» TASK
Within the records below, how many lines hold the string "yellow"? State that number and nothing else.

» INPUT DATA
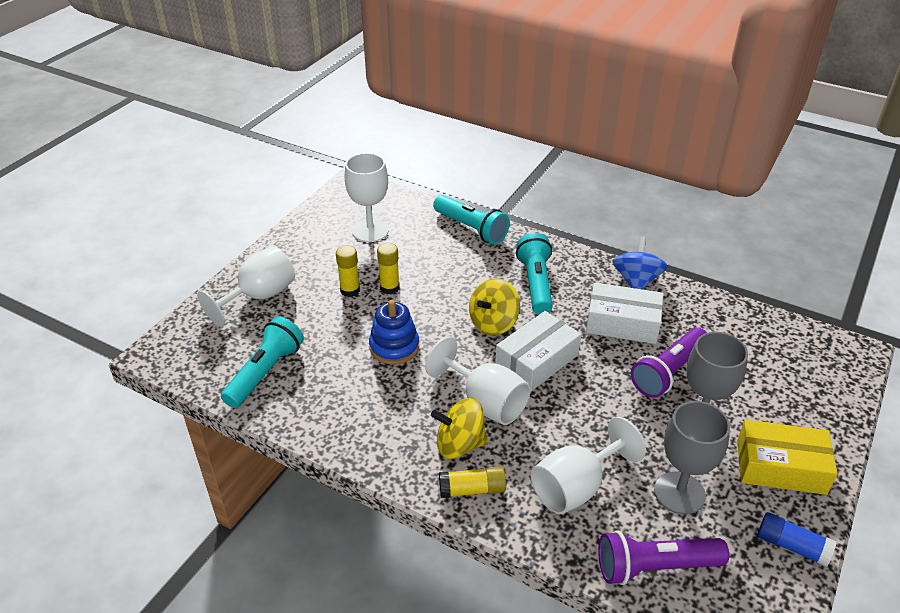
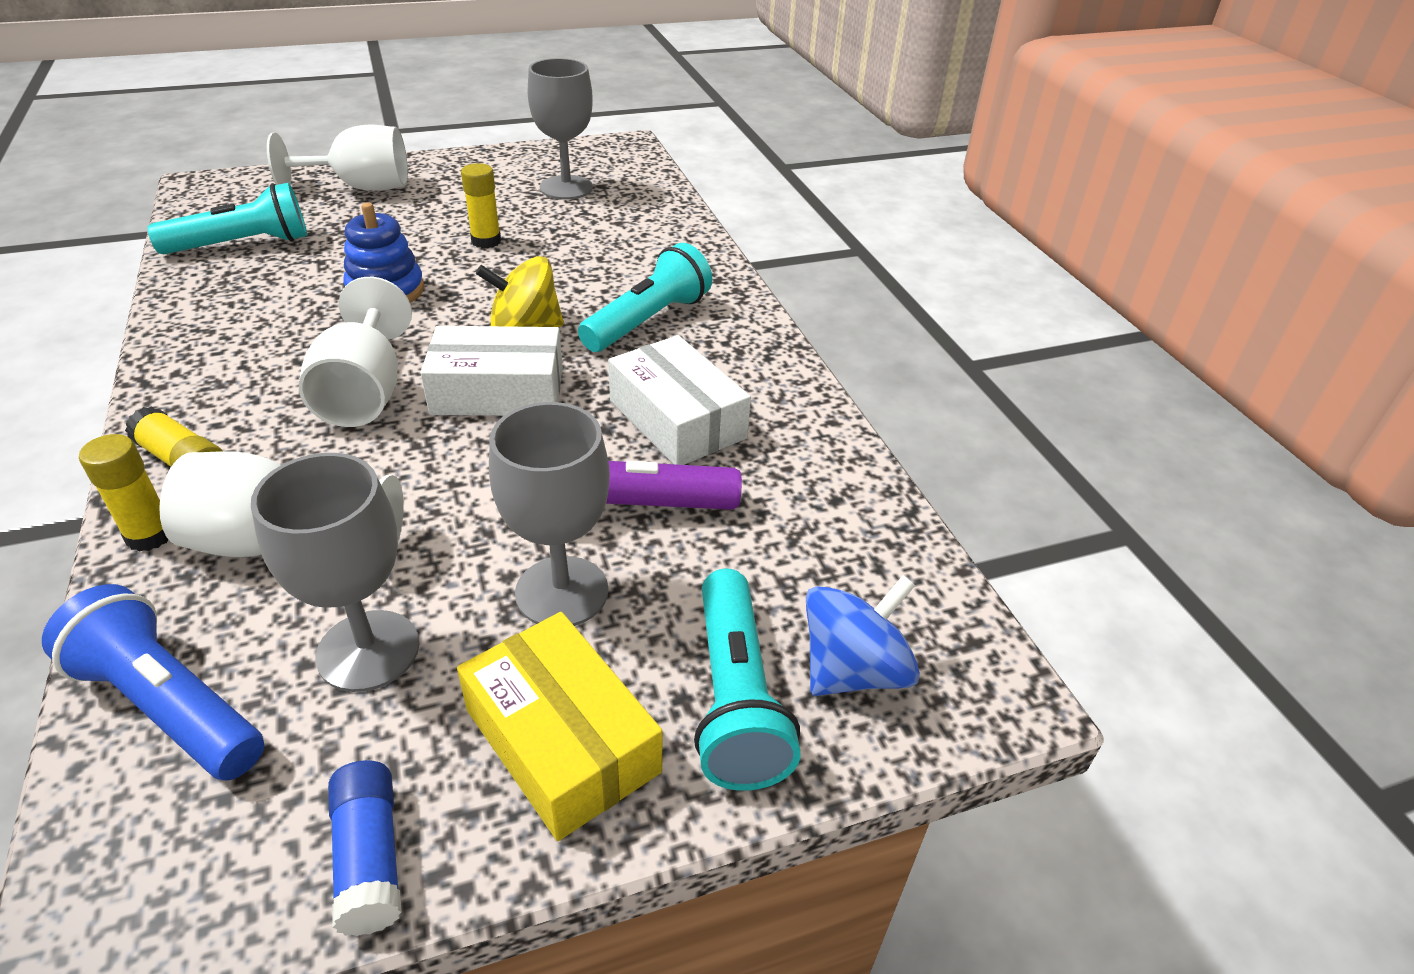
camera: 40 degrees right, 0 degrees up
(350, 290) = (446, 224): yellow glue stick -> yellow glue stick (150, 535)
(370, 231) = (566, 188): white goblet -> grey goblet
(459, 444) = (260, 412): yellow spinning top -> none
(471, 229) = (677, 235): turquoise flashlight -> turquoise flashlight (735, 698)
(636, 281) = (786, 388): blue spinning top -> blue spinning top (853, 670)
(655, 567) = (169, 705): purple flashlight -> blue flashlight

» SOLUTION TO THIS PROBLEM
2